◆ **EXERCISE BRIEF**
What is needed is an exact copy of the entries below, with every picture left out.

Object state comparisons:
━━━━

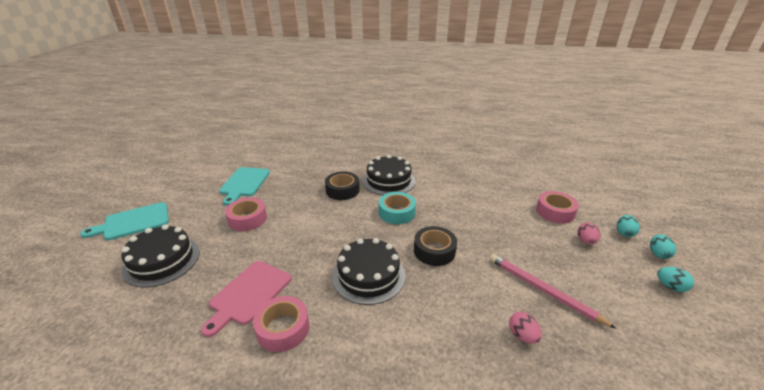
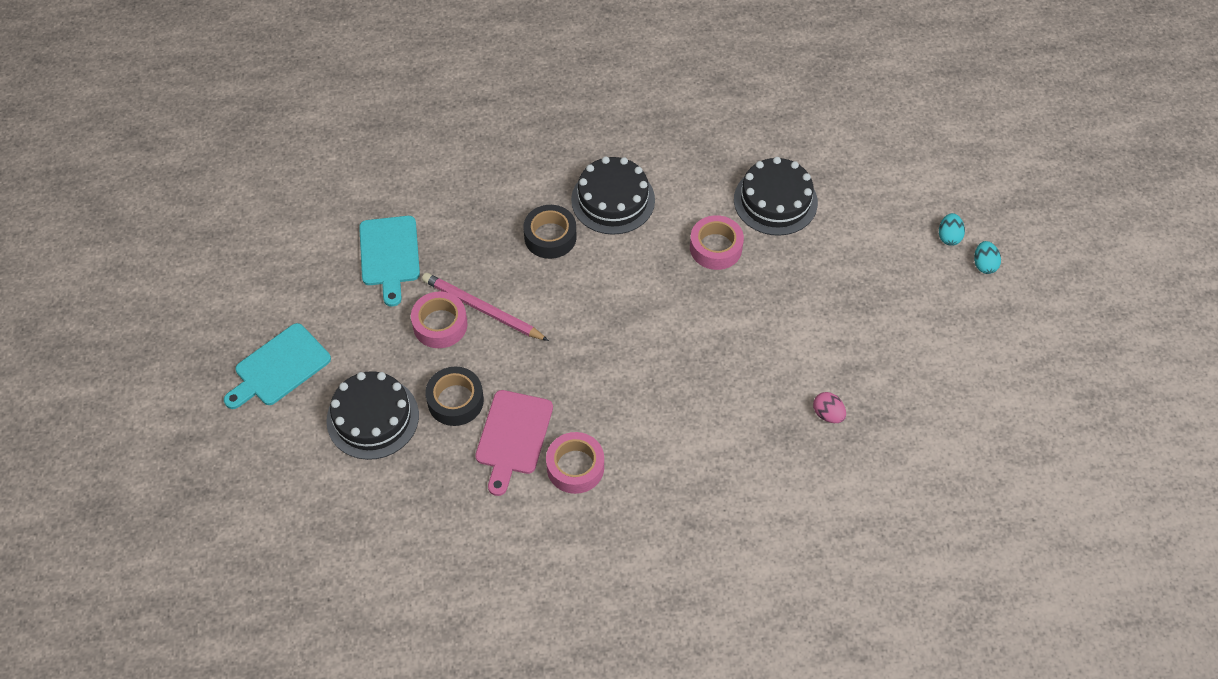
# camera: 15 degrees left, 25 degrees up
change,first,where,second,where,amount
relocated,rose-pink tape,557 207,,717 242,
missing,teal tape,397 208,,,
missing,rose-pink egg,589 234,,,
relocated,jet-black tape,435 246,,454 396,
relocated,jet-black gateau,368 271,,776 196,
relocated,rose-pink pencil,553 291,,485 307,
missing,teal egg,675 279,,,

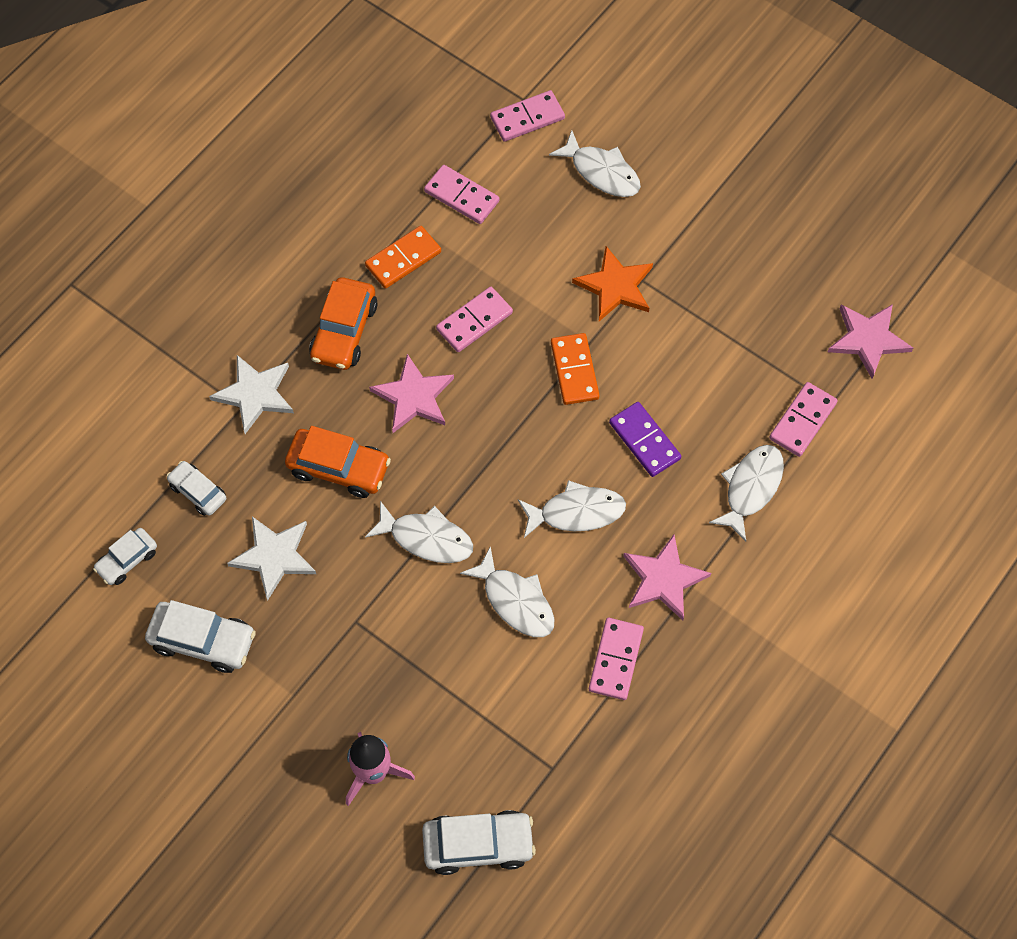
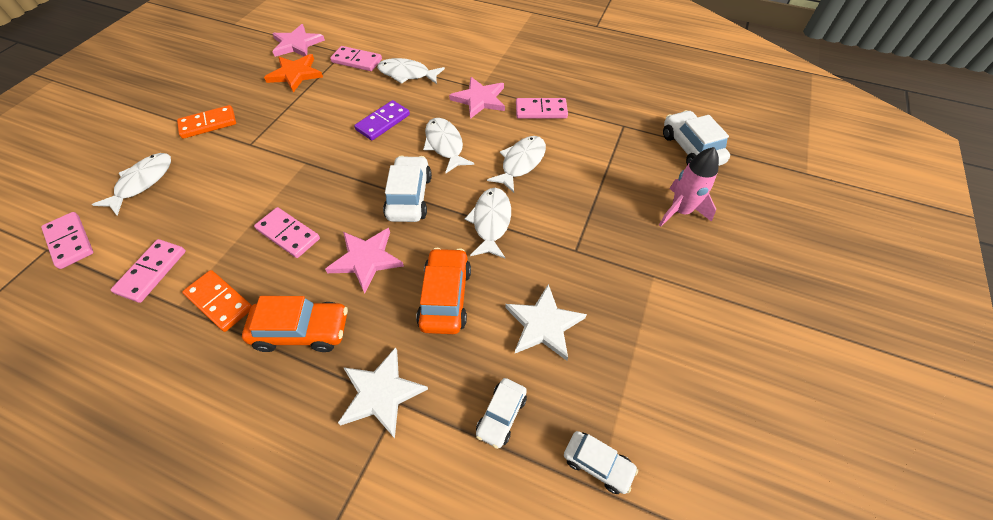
# camera: 105 degrees left, 10 degrees down
change,first,where,second,where,amount
relocated,orange-coloured star shape,612 283,,293 73,
relocated,orange-coloured domino piece,575 369,,206 122,
relocated,pure white automobile,200 636,,407 189,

━━━━

◆ **WRITTEN RESPONSE**
# camera: 15 degrees left, 25 degrees up
change,first,where,second,where,amount
relocated,rose-pink tape,557 207,,717 242,
missing,teal tape,397 208,,,
missing,rose-pink egg,589 234,,,
relocated,jet-black tape,435 246,,454 396,
relocated,jet-black gateau,368 271,,776 196,
relocated,rose-pink pencil,553 291,,485 307,
missing,teal egg,675 279,,,

# camera: 105 degrees left, 10 degrees down
change,first,where,second,where,amount
relocated,orange-coloured star shape,612 283,,293 73,
relocated,orange-coloured domino piece,575 369,,206 122,
relocated,pure white automobile,200 636,,407 189,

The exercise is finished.